### WHAT IS NEEDED:
Repeat verbatim, and only, the lines of the data below, beginning at the line that contains "blue 2x2 brick" and stopping after the line that contains "black 1x1 brick [313,147,365,198]".

### RECORD EXTRACTS:

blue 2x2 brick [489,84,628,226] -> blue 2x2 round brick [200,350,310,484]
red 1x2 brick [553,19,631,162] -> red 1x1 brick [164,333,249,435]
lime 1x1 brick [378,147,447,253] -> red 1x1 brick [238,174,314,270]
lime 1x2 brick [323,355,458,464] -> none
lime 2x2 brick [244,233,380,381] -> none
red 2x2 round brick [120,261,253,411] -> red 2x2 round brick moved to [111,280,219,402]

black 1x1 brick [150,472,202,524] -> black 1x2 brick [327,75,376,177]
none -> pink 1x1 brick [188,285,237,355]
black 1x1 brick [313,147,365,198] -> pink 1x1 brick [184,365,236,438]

---

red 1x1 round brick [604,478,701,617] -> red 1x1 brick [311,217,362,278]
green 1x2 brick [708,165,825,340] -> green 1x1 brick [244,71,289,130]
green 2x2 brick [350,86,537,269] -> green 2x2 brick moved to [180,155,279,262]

### EXERCISE SOLUTION:
blue 2x2 brick [489,84,628,226] -> blue 2x2 round brick [200,350,310,484]
red 1x2 brick [553,19,631,162] -> red 1x1 brick [164,333,249,435]
lime 1x1 brick [378,147,447,253] -> red 1x1 brick [238,174,314,270]
lime 1x2 brick [323,355,458,464] -> none
lime 2x2 brick [244,233,380,381] -> none
red 2x2 round brick [120,261,253,411] -> red 2x2 round brick moved to [111,280,219,402]

black 1x1 brick [150,472,202,524] -> black 1x2 brick [327,75,376,177]
none -> pink 1x1 brick [188,285,237,355]
black 1x1 brick [313,147,365,198] -> pink 1x1 brick [184,365,236,438]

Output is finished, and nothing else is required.